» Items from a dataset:

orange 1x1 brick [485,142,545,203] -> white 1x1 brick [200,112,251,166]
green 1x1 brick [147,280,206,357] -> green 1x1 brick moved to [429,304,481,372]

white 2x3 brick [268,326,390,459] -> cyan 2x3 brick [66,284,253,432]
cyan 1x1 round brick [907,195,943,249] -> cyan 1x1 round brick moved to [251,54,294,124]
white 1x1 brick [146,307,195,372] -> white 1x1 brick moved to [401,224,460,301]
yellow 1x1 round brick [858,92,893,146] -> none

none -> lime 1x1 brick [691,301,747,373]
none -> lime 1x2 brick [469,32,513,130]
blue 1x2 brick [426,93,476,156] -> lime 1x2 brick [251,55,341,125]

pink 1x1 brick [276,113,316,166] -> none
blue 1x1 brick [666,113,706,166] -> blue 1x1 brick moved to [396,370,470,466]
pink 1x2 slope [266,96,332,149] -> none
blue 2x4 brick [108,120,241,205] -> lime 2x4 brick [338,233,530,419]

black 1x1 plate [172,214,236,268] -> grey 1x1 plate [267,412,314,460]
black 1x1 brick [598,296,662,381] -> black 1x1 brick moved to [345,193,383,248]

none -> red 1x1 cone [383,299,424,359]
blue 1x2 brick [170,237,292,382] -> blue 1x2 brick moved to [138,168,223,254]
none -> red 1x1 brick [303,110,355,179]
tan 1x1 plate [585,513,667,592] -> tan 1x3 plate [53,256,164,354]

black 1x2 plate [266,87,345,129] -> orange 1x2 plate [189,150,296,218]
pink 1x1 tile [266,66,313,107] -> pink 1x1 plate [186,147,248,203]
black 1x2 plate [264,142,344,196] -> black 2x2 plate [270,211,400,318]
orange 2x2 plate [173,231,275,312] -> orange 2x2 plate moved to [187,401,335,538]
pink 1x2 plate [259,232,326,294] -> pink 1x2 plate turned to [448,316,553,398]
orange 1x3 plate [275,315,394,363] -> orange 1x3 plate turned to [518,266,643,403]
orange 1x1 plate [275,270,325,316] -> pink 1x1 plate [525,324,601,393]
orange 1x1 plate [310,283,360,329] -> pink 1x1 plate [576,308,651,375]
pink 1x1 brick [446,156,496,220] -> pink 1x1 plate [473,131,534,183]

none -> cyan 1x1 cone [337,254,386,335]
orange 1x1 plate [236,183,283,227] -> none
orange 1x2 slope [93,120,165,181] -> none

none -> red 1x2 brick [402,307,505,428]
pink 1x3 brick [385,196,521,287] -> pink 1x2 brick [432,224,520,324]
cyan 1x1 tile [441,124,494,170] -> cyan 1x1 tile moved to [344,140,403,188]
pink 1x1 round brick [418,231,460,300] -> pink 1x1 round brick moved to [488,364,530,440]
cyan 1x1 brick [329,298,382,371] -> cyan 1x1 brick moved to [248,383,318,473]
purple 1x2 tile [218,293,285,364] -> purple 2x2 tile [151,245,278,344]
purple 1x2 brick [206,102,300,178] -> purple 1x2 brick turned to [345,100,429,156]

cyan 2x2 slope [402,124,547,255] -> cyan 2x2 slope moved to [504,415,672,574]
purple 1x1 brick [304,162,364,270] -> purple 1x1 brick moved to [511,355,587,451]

» WHAT YOU ARE ASKED TO DO: Reproduce only this range: the first line of the data above through the line with "blue 2x4 brick", both included, exactly as written.

» TASK OUTPUT:
orange 1x1 brick [485,142,545,203] -> white 1x1 brick [200,112,251,166]
green 1x1 brick [147,280,206,357] -> green 1x1 brick moved to [429,304,481,372]

white 2x3 brick [268,326,390,459] -> cyan 2x3 brick [66,284,253,432]
cyan 1x1 round brick [907,195,943,249] -> cyan 1x1 round brick moved to [251,54,294,124]
white 1x1 brick [146,307,195,372] -> white 1x1 brick moved to [401,224,460,301]
yellow 1x1 round brick [858,92,893,146] -> none

none -> lime 1x1 brick [691,301,747,373]
none -> lime 1x2 brick [469,32,513,130]
blue 1x2 brick [426,93,476,156] -> lime 1x2 brick [251,55,341,125]

pink 1x1 brick [276,113,316,166] -> none
blue 1x1 brick [666,113,706,166] -> blue 1x1 brick moved to [396,370,470,466]
pink 1x2 slope [266,96,332,149] -> none
blue 2x4 brick [108,120,241,205] -> lime 2x4 brick [338,233,530,419]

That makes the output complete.